* Data records:
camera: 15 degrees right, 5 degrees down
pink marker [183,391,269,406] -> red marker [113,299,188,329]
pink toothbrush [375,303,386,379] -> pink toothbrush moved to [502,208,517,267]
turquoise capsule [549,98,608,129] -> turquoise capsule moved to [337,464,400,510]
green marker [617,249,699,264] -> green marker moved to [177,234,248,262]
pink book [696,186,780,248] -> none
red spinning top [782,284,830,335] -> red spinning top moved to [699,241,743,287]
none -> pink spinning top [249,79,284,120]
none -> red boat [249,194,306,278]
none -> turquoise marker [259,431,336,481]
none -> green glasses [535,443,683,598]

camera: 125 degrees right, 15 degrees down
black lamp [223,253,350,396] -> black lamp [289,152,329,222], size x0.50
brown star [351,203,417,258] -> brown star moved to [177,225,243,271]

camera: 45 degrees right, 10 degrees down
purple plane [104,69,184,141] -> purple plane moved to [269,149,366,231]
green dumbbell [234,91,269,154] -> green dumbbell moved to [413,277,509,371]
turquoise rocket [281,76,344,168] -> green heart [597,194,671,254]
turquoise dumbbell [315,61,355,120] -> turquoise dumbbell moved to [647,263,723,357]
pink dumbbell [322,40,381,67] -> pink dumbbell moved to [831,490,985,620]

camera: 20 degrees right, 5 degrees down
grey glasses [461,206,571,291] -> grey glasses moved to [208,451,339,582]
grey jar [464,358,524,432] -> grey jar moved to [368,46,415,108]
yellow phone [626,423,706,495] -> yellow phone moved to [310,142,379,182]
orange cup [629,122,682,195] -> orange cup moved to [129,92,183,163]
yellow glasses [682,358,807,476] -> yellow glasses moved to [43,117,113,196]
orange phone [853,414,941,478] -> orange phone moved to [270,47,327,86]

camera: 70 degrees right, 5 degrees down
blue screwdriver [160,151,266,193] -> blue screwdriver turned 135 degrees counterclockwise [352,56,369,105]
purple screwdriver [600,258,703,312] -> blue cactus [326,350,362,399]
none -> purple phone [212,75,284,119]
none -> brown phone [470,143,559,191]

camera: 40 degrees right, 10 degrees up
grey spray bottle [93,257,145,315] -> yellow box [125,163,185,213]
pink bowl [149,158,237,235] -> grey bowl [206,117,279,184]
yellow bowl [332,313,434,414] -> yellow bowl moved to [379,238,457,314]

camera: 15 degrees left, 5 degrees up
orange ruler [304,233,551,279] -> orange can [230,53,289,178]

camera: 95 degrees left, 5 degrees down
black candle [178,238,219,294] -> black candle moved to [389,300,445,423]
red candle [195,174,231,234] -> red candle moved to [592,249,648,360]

* Directions for this task: Produce the whole listing once more, exactly.

* Response for this exercise:
camera: 15 degrees right, 5 degrees down
pink marker [183,391,269,406] -> red marker [113,299,188,329]
pink toothbrush [375,303,386,379] -> pink toothbrush moved to [502,208,517,267]
turquoise capsule [549,98,608,129] -> turquoise capsule moved to [337,464,400,510]
green marker [617,249,699,264] -> green marker moved to [177,234,248,262]
pink book [696,186,780,248] -> none
red spinning top [782,284,830,335] -> red spinning top moved to [699,241,743,287]
none -> pink spinning top [249,79,284,120]
none -> red boat [249,194,306,278]
none -> turquoise marker [259,431,336,481]
none -> green glasses [535,443,683,598]

camera: 125 degrees right, 15 degrees down
black lamp [223,253,350,396] -> black lamp [289,152,329,222], size x0.50
brown star [351,203,417,258] -> brown star moved to [177,225,243,271]

camera: 45 degrees right, 10 degrees down
purple plane [104,69,184,141] -> purple plane moved to [269,149,366,231]
green dumbbell [234,91,269,154] -> green dumbbell moved to [413,277,509,371]
turquoise rocket [281,76,344,168] -> green heart [597,194,671,254]
turquoise dumbbell [315,61,355,120] -> turquoise dumbbell moved to [647,263,723,357]
pink dumbbell [322,40,381,67] -> pink dumbbell moved to [831,490,985,620]

camera: 20 degrees right, 5 degrees down
grey glasses [461,206,571,291] -> grey glasses moved to [208,451,339,582]
grey jar [464,358,524,432] -> grey jar moved to [368,46,415,108]
yellow phone [626,423,706,495] -> yellow phone moved to [310,142,379,182]
orange cup [629,122,682,195] -> orange cup moved to [129,92,183,163]
yellow glasses [682,358,807,476] -> yellow glasses moved to [43,117,113,196]
orange phone [853,414,941,478] -> orange phone moved to [270,47,327,86]

camera: 70 degrees right, 5 degrees down
blue screwdriver [160,151,266,193] -> blue screwdriver turned 135 degrees counterclockwise [352,56,369,105]
purple screwdriver [600,258,703,312] -> blue cactus [326,350,362,399]
none -> purple phone [212,75,284,119]
none -> brown phone [470,143,559,191]

camera: 40 degrees right, 10 degrees up
grey spray bottle [93,257,145,315] -> yellow box [125,163,185,213]
pink bowl [149,158,237,235] -> grey bowl [206,117,279,184]
yellow bowl [332,313,434,414] -> yellow bowl moved to [379,238,457,314]

camera: 15 degrees left, 5 degrees up
orange ruler [304,233,551,279] -> orange can [230,53,289,178]

camera: 95 degrees left, 5 degrees down
black candle [178,238,219,294] -> black candle moved to [389,300,445,423]
red candle [195,174,231,234] -> red candle moved to [592,249,648,360]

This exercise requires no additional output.